→ BRIEF:
All entries are to be printed again exactly, with their images omitted.

→ SUPPLIED RECORDS:

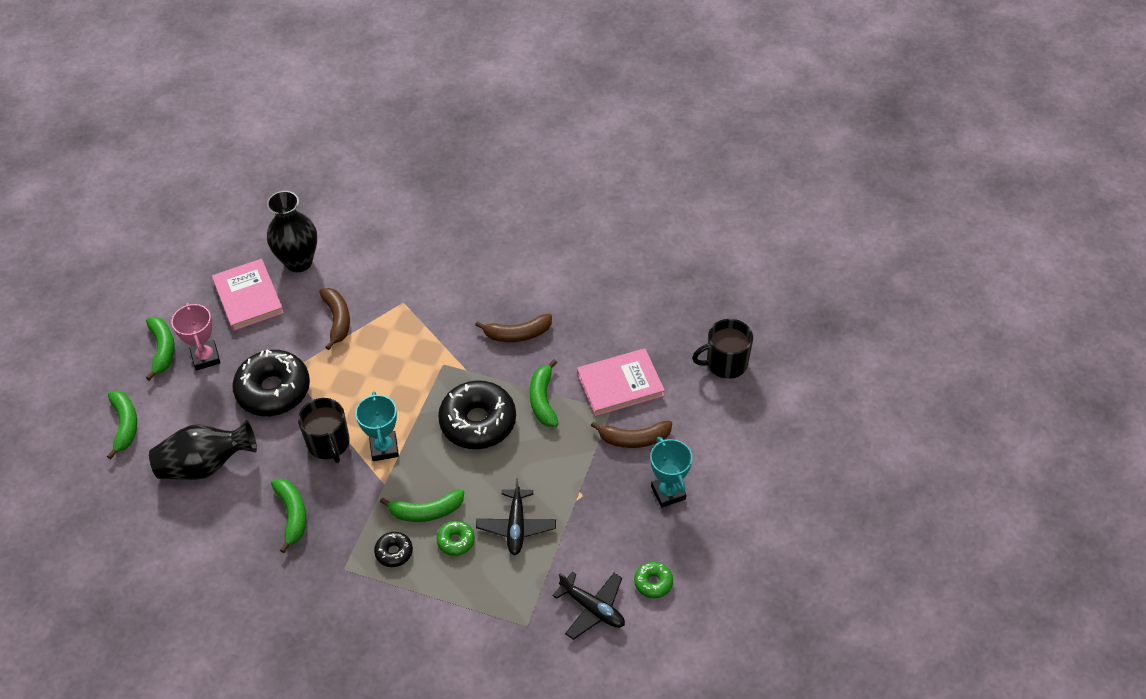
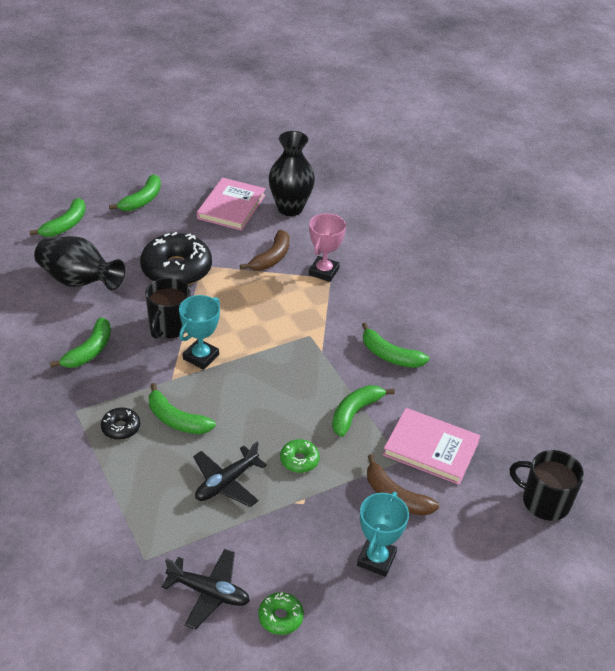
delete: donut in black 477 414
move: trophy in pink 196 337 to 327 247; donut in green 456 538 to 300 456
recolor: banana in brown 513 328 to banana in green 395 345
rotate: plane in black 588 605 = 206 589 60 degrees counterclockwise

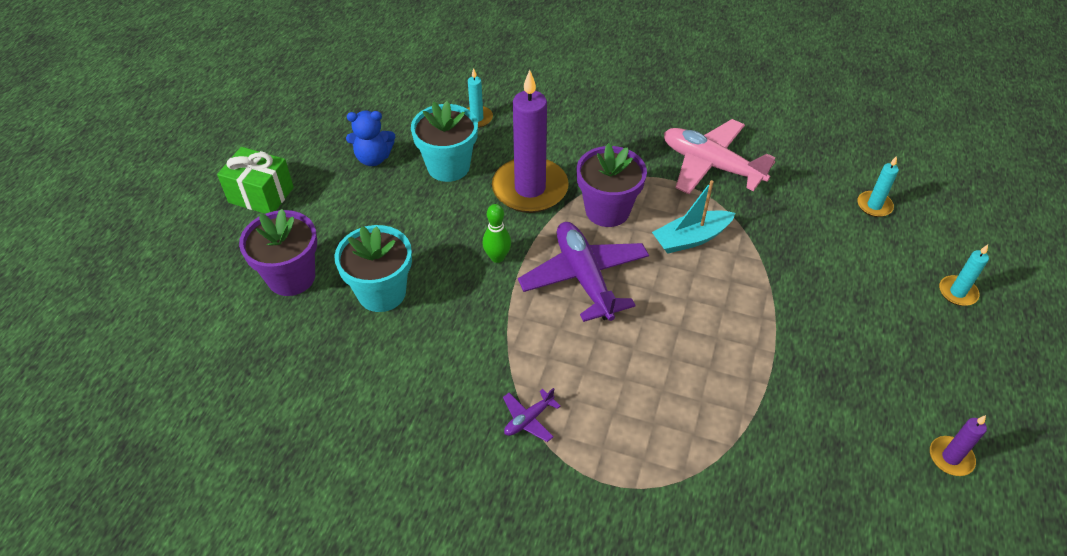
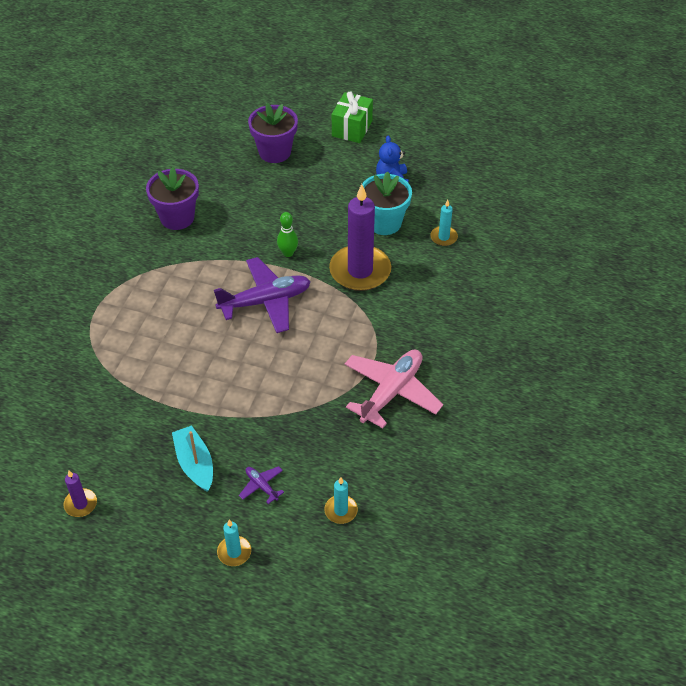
delete: flower pot in turquoise 373 268
move: plane in purple 532 415 to 261 485; flower pot in purple 612 185 to 172 198; boat in turquoise 693 217 to 192 458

→ TASK RESPONSE:
delete: donut in black 477 414
move: trophy in pink 196 337 to 327 247; donut in green 456 538 to 300 456
recolor: banana in brown 513 328 to banana in green 395 345
rotate: plane in black 588 605 = 206 589 60 degrees counterclockwise

delete: flower pot in turquoise 373 268
move: plane in purple 532 415 to 261 485; flower pot in purple 612 185 to 172 198; boat in turquoise 693 217 to 192 458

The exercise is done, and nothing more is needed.